Goal of the exercise: Please repeat the lines below exactly. Begin with the line containing "R11: 100k (+12V, SIG8) -> none" and go on through the line containing "U5 pin SDA: N7 -> +5V".

Task data:
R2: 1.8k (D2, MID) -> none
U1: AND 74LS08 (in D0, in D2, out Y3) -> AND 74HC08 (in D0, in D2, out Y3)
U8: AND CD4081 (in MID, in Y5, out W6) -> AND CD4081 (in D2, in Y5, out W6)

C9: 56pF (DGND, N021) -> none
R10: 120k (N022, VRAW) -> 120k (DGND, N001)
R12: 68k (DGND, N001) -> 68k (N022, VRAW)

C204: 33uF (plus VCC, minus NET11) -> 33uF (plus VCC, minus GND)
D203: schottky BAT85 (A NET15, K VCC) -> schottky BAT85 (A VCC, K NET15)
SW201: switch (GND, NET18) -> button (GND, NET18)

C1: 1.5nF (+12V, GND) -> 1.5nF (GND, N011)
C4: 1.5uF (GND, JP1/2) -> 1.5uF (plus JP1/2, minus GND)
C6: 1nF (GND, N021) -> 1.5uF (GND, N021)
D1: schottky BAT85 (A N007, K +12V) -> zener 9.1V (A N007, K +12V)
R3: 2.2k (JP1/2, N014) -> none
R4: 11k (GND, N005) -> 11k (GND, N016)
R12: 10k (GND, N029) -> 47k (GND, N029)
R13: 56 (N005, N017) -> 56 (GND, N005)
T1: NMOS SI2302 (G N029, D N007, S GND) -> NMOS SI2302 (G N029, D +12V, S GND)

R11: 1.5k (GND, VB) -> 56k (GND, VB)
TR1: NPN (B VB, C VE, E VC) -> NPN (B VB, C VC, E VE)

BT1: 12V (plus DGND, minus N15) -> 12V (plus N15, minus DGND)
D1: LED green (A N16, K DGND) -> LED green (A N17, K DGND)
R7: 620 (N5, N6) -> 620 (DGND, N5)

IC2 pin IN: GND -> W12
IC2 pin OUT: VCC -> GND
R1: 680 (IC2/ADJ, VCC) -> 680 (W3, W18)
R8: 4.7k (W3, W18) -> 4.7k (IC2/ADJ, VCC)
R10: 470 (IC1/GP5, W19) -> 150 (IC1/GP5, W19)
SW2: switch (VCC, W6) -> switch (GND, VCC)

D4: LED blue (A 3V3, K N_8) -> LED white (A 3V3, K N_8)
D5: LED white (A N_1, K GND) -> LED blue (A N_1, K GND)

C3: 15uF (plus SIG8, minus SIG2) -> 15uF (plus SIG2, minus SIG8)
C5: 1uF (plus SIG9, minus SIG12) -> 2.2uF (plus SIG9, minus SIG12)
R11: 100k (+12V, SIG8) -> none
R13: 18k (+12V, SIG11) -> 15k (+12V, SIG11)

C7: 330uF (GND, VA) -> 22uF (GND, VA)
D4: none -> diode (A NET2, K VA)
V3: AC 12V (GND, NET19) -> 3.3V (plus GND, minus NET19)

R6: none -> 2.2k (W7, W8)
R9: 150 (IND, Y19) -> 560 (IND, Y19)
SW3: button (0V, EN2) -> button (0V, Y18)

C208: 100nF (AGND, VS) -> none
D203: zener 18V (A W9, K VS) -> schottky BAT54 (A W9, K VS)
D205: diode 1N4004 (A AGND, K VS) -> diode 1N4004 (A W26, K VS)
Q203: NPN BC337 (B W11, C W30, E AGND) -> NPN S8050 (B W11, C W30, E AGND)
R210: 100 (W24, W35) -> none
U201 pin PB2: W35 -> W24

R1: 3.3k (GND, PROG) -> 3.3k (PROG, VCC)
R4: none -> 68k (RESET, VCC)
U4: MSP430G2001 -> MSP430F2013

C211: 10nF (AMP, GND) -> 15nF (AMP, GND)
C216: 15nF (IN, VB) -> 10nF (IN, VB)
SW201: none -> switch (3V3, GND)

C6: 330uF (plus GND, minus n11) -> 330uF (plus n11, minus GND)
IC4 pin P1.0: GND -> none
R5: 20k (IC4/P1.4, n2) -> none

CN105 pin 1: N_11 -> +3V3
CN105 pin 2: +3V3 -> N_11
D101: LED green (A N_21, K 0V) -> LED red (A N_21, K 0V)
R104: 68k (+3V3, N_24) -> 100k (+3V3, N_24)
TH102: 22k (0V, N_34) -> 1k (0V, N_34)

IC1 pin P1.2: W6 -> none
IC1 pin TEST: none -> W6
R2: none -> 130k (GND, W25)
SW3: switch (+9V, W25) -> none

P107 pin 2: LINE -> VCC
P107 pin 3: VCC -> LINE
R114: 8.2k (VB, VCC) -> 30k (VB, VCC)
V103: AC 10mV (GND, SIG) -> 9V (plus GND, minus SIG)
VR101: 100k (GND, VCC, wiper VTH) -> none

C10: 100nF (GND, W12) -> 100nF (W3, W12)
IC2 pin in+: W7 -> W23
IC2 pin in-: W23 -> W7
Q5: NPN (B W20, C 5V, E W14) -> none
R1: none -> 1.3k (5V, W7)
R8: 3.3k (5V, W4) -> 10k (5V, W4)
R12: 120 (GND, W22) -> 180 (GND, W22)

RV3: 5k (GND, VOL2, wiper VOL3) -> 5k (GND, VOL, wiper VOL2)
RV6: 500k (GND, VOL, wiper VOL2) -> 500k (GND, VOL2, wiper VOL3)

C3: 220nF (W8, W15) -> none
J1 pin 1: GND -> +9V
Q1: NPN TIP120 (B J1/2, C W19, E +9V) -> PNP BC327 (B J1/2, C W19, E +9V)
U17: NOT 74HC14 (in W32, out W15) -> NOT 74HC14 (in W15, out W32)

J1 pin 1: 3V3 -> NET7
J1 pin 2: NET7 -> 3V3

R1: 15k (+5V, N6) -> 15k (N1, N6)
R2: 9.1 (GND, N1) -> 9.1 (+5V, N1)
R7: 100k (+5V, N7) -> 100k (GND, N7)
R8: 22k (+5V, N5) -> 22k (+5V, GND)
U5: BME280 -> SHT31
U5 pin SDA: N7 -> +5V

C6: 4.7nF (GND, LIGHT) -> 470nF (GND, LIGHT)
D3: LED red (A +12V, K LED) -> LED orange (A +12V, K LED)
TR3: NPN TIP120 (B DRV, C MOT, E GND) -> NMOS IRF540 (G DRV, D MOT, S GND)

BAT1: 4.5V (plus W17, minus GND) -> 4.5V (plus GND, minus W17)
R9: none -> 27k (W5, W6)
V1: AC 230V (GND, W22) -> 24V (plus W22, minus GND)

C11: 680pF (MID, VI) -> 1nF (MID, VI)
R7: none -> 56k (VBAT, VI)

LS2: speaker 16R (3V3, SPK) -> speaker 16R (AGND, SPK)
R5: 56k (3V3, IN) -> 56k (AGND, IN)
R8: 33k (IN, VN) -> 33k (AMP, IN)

Answer to the problem:
R11: 100k (+12V, SIG8) -> none
R13: 18k (+12V, SIG11) -> 15k (+12V, SIG11)

C7: 330uF (GND, VA) -> 22uF (GND, VA)
D4: none -> diode (A NET2, K VA)
V3: AC 12V (GND, NET19) -> 3.3V (plus GND, minus NET19)

R6: none -> 2.2k (W7, W8)
R9: 150 (IND, Y19) -> 560 (IND, Y19)
SW3: button (0V, EN2) -> button (0V, Y18)

C208: 100nF (AGND, VS) -> none
D203: zener 18V (A W9, K VS) -> schottky BAT54 (A W9, K VS)
D205: diode 1N4004 (A AGND, K VS) -> diode 1N4004 (A W26, K VS)
Q203: NPN BC337 (B W11, C W30, E AGND) -> NPN S8050 (B W11, C W30, E AGND)
R210: 100 (W24, W35) -> none
U201 pin PB2: W35 -> W24

R1: 3.3k (GND, PROG) -> 3.3k (PROG, VCC)
R4: none -> 68k (RESET, VCC)
U4: MSP430G2001 -> MSP430F2013

C211: 10nF (AMP, GND) -> 15nF (AMP, GND)
C216: 15nF (IN, VB) -> 10nF (IN, VB)
SW201: none -> switch (3V3, GND)

C6: 330uF (plus GND, minus n11) -> 330uF (plus n11, minus GND)
IC4 pin P1.0: GND -> none
R5: 20k (IC4/P1.4, n2) -> none

CN105 pin 1: N_11 -> +3V3
CN105 pin 2: +3V3 -> N_11
D101: LED green (A N_21, K 0V) -> LED red (A N_21, K 0V)
R104: 68k (+3V3, N_24) -> 100k (+3V3, N_24)
TH102: 22k (0V, N_34) -> 1k (0V, N_34)

IC1 pin P1.2: W6 -> none
IC1 pin TEST: none -> W6
R2: none -> 130k (GND, W25)
SW3: switch (+9V, W25) -> none

P107 pin 2: LINE -> VCC
P107 pin 3: VCC -> LINE
R114: 8.2k (VB, VCC) -> 30k (VB, VCC)
V103: AC 10mV (GND, SIG) -> 9V (plus GND, minus SIG)
VR101: 100k (GND, VCC, wiper VTH) -> none

C10: 100nF (GND, W12) -> 100nF (W3, W12)
IC2 pin in+: W7 -> W23
IC2 pin in-: W23 -> W7
Q5: NPN (B W20, C 5V, E W14) -> none
R1: none -> 1.3k (5V, W7)
R8: 3.3k (5V, W4) -> 10k (5V, W4)
R12: 120 (GND, W22) -> 180 (GND, W22)

RV3: 5k (GND, VOL2, wiper VOL3) -> 5k (GND, VOL, wiper VOL2)
RV6: 500k (GND, VOL, wiper VOL2) -> 500k (GND, VOL2, wiper VOL3)

C3: 220nF (W8, W15) -> none
J1 pin 1: GND -> +9V
Q1: NPN TIP120 (B J1/2, C W19, E +9V) -> PNP BC327 (B J1/2, C W19, E +9V)
U17: NOT 74HC14 (in W32, out W15) -> NOT 74HC14 (in W15, out W32)

J1 pin 1: 3V3 -> NET7
J1 pin 2: NET7 -> 3V3

R1: 15k (+5V, N6) -> 15k (N1, N6)
R2: 9.1 (GND, N1) -> 9.1 (+5V, N1)
R7: 100k (+5V, N7) -> 100k (GND, N7)
R8: 22k (+5V, N5) -> 22k (+5V, GND)
U5: BME280 -> SHT31
U5 pin SDA: N7 -> +5V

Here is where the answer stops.